Pull out every line in the data below that contains the word "smaller" and list each one in full.

* Material for this exercise *
____________

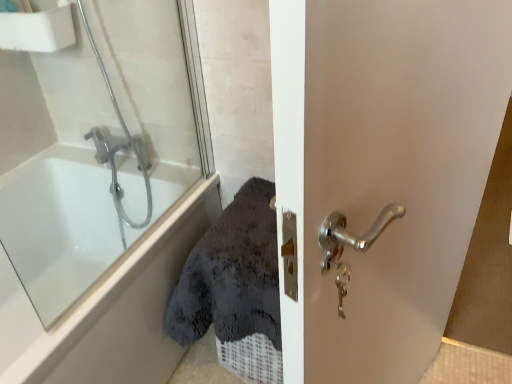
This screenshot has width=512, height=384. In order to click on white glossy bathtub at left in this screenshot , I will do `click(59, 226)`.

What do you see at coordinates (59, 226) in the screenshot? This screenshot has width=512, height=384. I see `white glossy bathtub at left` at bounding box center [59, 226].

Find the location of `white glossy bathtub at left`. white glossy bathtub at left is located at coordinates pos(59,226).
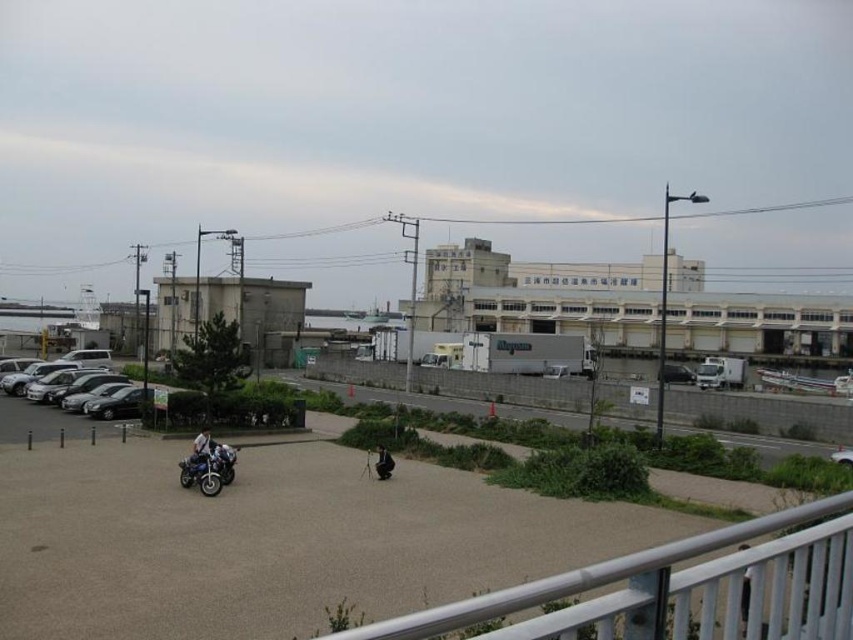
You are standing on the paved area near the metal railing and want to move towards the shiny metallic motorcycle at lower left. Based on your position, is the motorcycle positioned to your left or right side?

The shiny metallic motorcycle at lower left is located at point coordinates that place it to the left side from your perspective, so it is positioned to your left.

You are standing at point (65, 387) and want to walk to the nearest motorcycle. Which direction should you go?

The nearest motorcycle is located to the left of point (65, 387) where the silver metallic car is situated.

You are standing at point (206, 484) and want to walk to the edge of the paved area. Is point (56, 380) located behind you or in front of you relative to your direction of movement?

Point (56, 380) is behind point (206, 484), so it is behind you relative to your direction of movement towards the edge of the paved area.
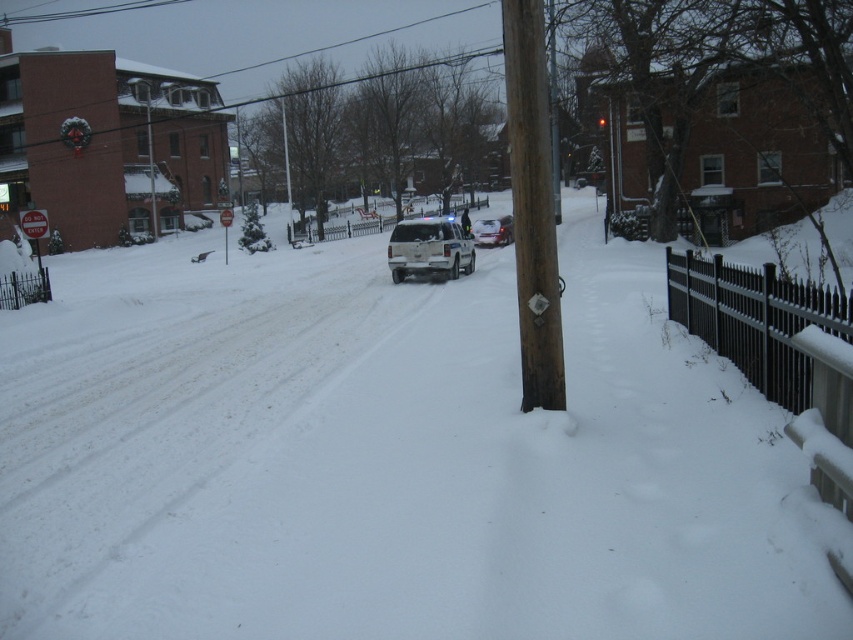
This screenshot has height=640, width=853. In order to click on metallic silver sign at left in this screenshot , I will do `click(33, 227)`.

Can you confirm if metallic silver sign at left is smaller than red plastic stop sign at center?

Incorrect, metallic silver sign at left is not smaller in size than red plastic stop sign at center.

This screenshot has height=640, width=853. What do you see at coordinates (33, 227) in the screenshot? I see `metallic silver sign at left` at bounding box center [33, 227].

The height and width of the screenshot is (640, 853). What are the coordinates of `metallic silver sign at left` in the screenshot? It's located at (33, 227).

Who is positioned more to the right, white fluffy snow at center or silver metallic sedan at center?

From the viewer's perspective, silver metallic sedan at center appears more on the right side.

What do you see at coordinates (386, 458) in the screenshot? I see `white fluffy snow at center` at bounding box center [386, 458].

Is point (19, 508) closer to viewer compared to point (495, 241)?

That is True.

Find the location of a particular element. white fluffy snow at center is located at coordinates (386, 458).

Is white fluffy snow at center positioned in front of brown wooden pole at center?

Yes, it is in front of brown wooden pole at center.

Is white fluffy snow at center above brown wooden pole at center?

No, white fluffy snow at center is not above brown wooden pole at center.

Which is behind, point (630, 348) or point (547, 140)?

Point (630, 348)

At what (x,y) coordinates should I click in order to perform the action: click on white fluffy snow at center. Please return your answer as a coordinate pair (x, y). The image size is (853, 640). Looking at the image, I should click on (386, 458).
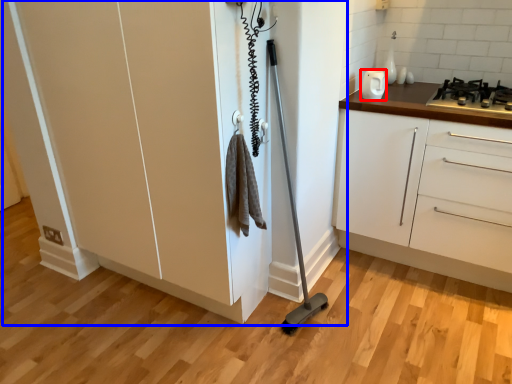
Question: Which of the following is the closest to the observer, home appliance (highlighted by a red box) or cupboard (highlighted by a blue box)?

____________

* Solution for this exercise *
Can you confirm if metallic silver sign at left is smaller than red plastic stop sign at center?
Incorrect, metallic silver sign at left is not smaller in size than red plastic stop sign at center.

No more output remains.